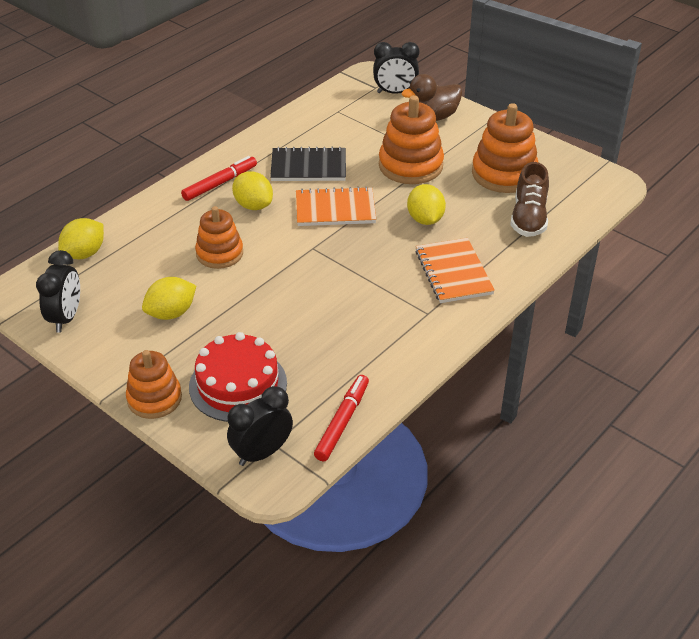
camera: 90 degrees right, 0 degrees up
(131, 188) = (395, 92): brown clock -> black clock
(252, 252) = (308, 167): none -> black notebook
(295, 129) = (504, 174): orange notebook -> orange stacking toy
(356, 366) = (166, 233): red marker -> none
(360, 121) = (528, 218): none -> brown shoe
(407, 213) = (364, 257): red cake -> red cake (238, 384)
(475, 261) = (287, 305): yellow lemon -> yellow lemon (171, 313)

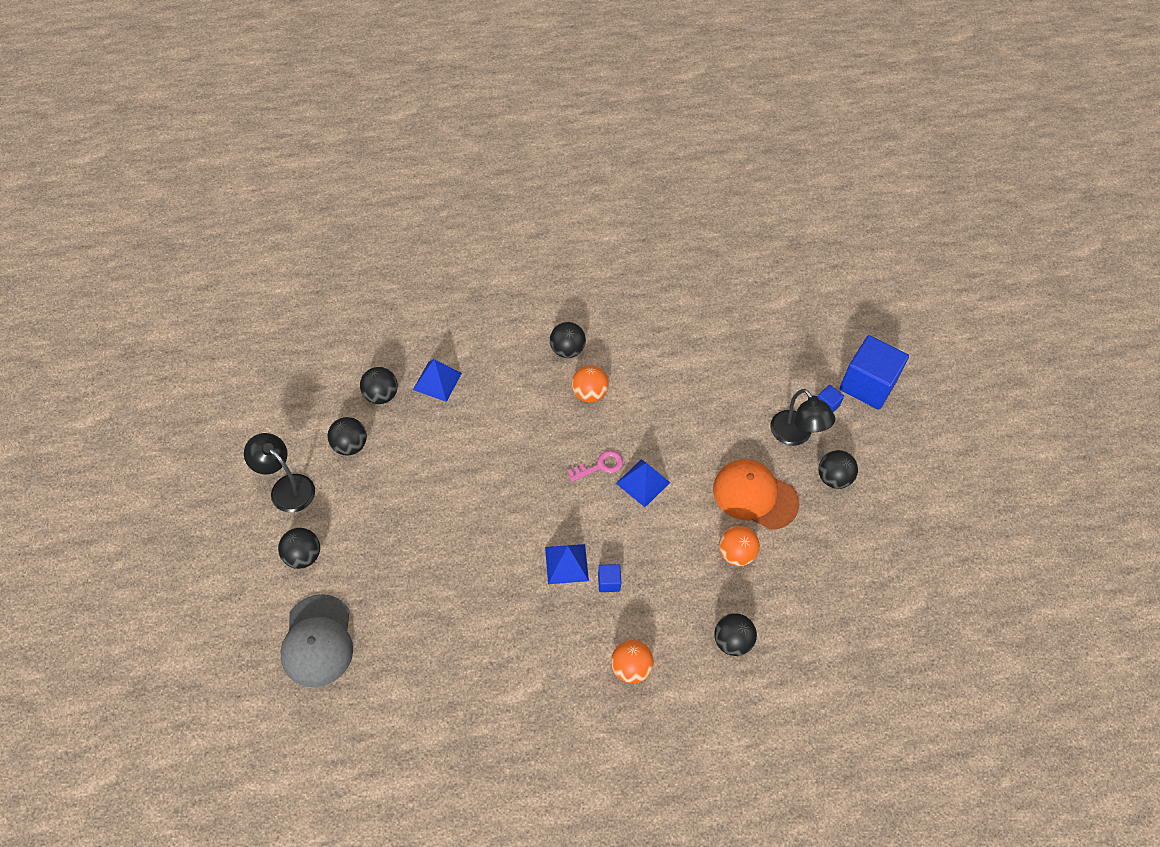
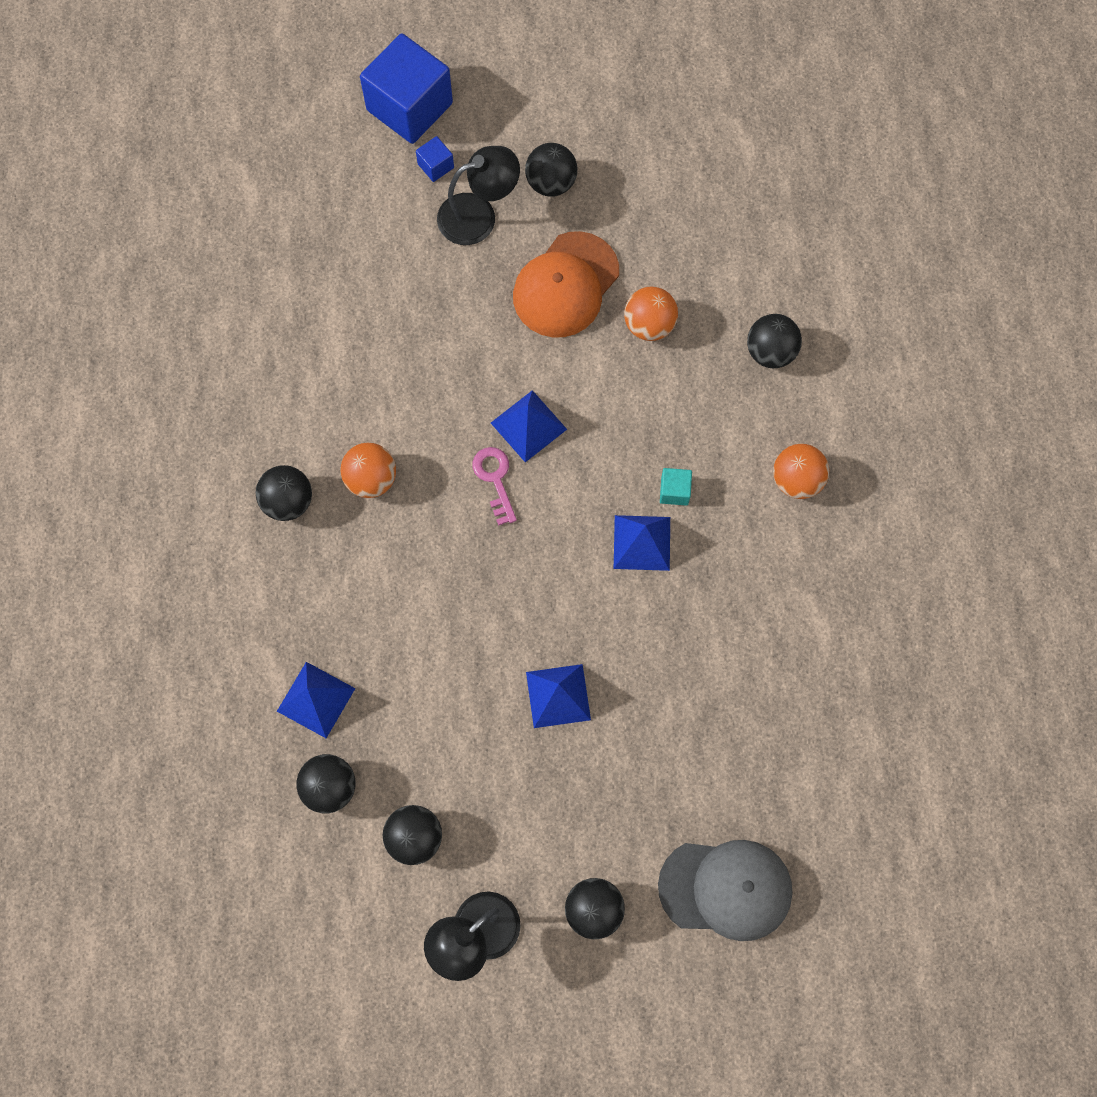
camera: 80 degrees left, 15 degrees up
(450, 520) = (558, 695): none -> blue pyramid
(608, 582) = (674, 491): blue cube -> turquoise cube

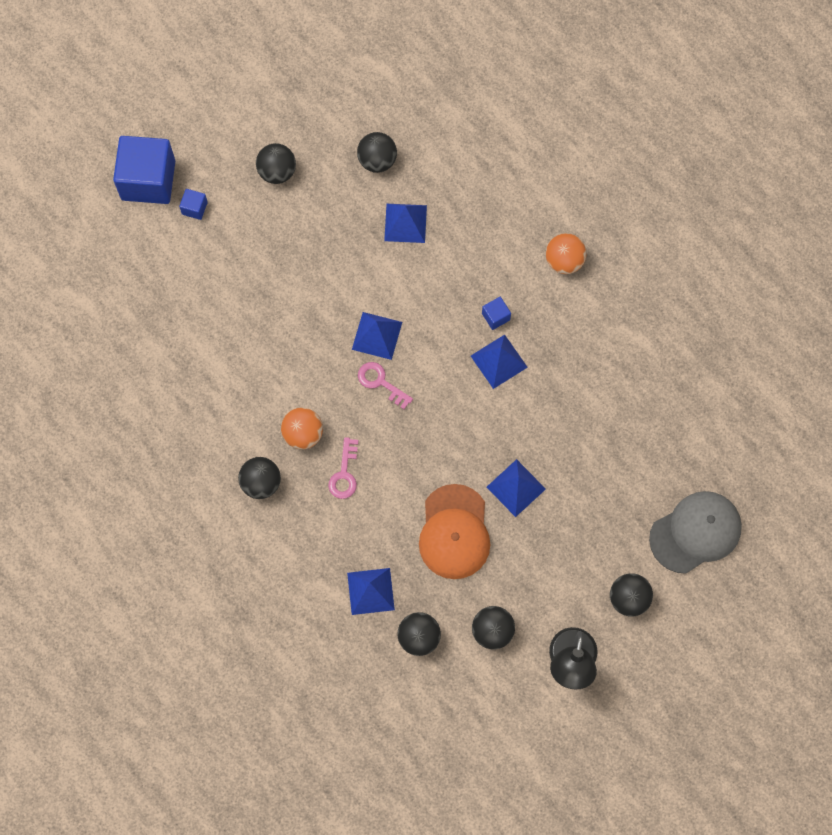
camera: 35 degrees left, 0 degrees up
(383, 552) = (344, 474): none -> pink key
(478, 215) = (246, 222): black lamp -> none
(566, 285) = (335, 232): orange cap -> orange cap (454, 532)
(649, 325) = (405, 223): orange ball -> blue pyramid
(674, 491) = (495, 316): turquoise cube -> blue cube
(770, 351) = (492, 191): black ball -> black ball (377, 160)

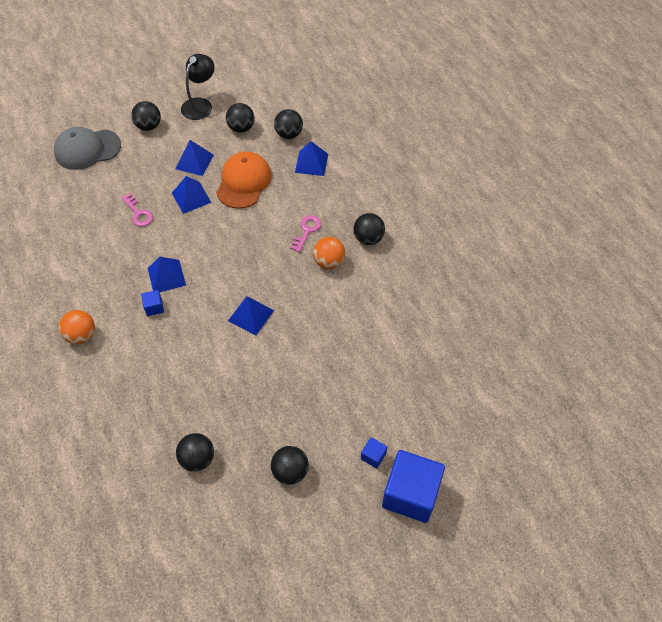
camera: 165 degrees left, 15 degrees down
(380, 382) = (260, 282): pink key -> pink key (138, 213)
(405, 223) = (195, 397): blue pyramid -> blue pyramid (194, 161)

###

**Exercise aim:** In the entries above, find the line containing "(383, 552) = (344, 474): none -> pink key"; transcribe exactly that line and every line after it through the end, and only those, omitting pictures.

**Written answer:**
(383, 552) = (344, 474): none -> pink key
(478, 215) = (246, 222): black lamp -> none
(566, 285) = (335, 232): orange cap -> orange cap (454, 532)
(649, 325) = (405, 223): orange ball -> blue pyramid
(674, 491) = (495, 316): turquoise cube -> blue cube
(770, 351) = (492, 191): black ball -> black ball (377, 160)

camera: 165 degrees left, 15 degrees down
(380, 382) = (260, 282): pink key -> pink key (138, 213)
(405, 223) = (195, 397): blue pyramid -> blue pyramid (194, 161)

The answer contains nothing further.